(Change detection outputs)
*** Block opens ***
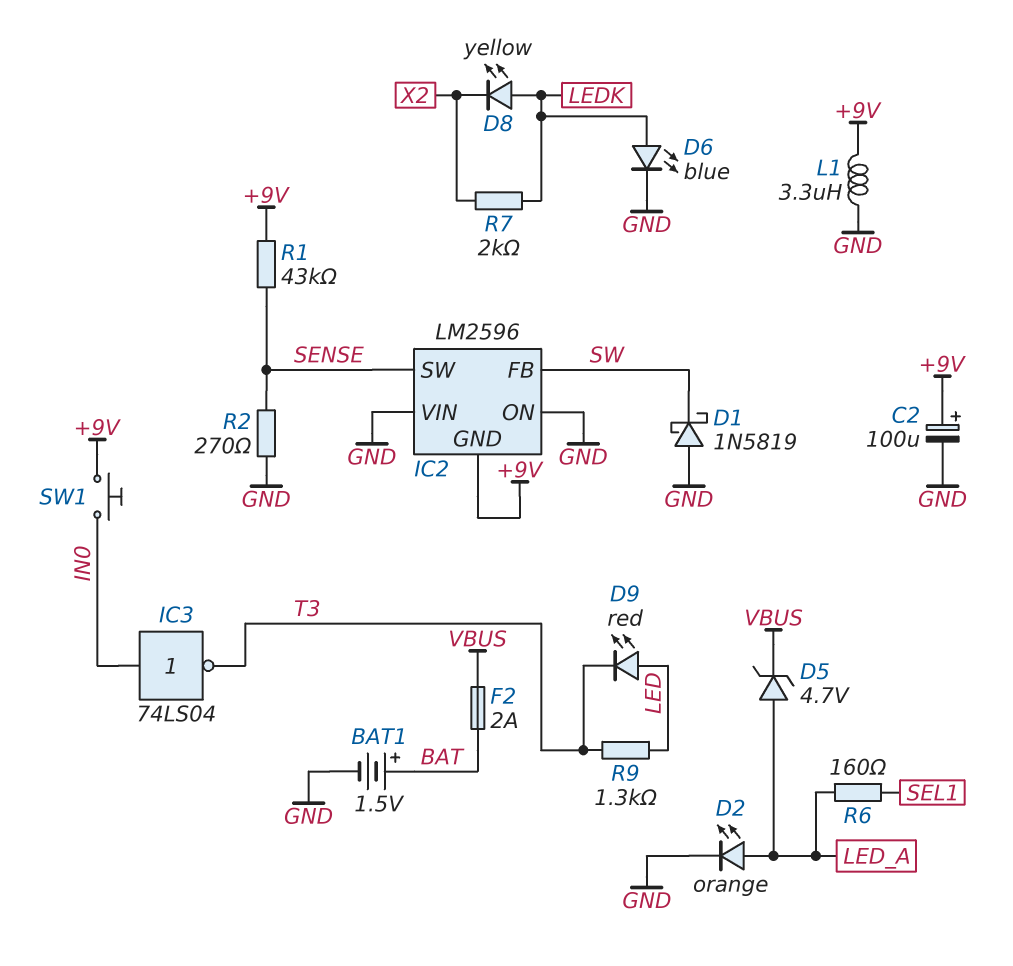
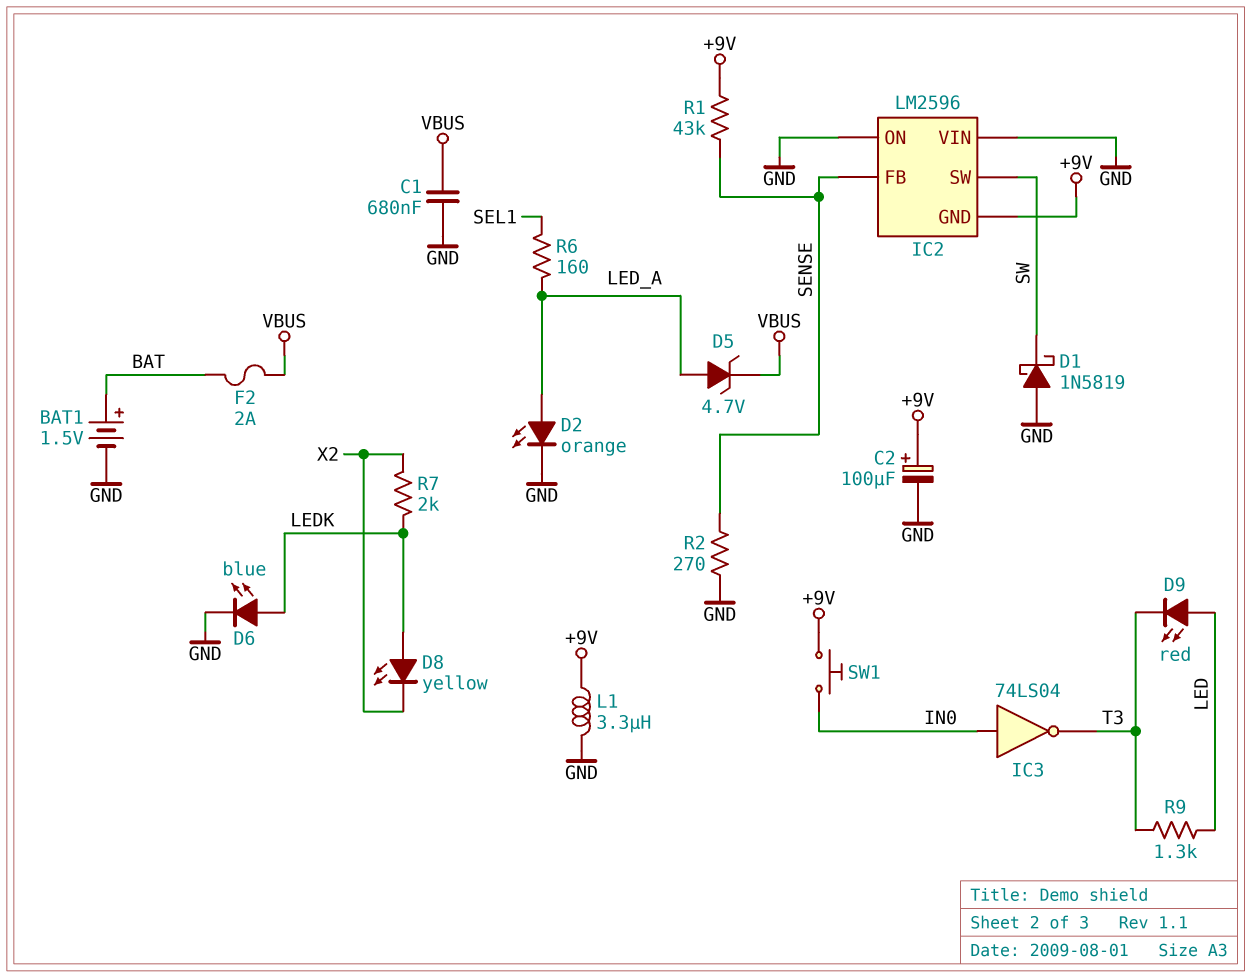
C1: none -> 680nF (GND, VBUS)
IC2 pin FB: SW -> SENSE
IC2 pin SW: SENSE -> SW

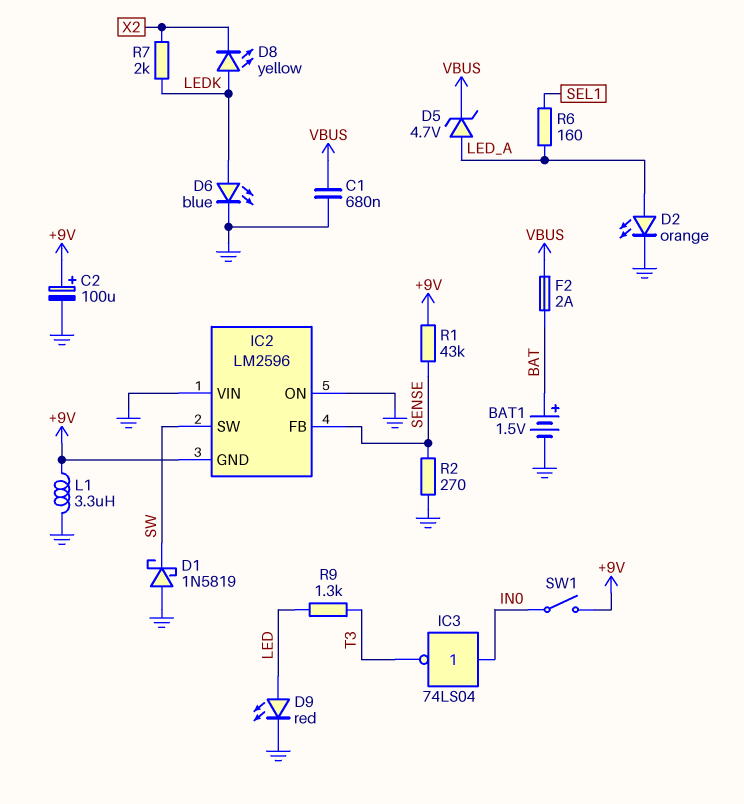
D9: LED red (A LED, K T3) -> LED red (A LED, K GND)
SW1: button (+9V, IN0) -> switch (+9V, IN0)

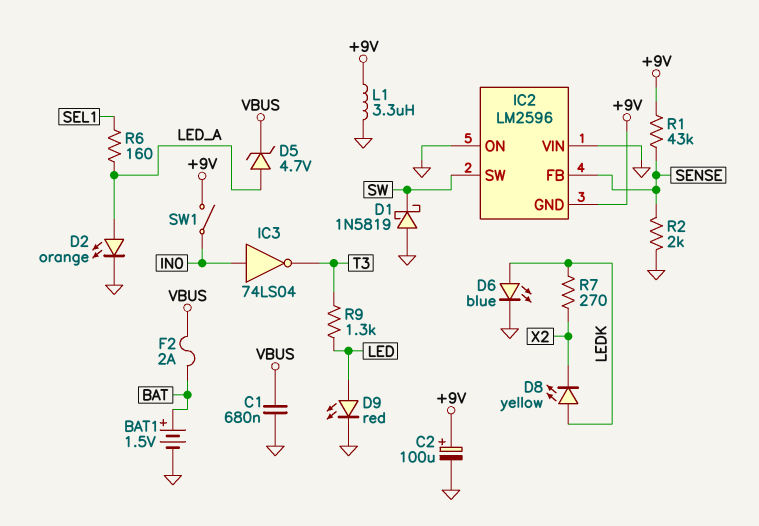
R2: 270 (GND, SENSE) -> 2k (GND, SENSE)
R7: 2k (LEDK, X2) -> 270 (LEDK, X2)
*** Block closes ***
> **Exercise instructions**: An exact reproduction of the data is needed, with no pictures included.

> **The answer**:
C1: none -> 680nF (GND, VBUS)
IC2 pin FB: SW -> SENSE
IC2 pin SW: SENSE -> SW

D9: LED red (A LED, K T3) -> LED red (A LED, K GND)
SW1: button (+9V, IN0) -> switch (+9V, IN0)

R2: 270 (GND, SENSE) -> 2k (GND, SENSE)
R7: 2k (LEDK, X2) -> 270 (LEDK, X2)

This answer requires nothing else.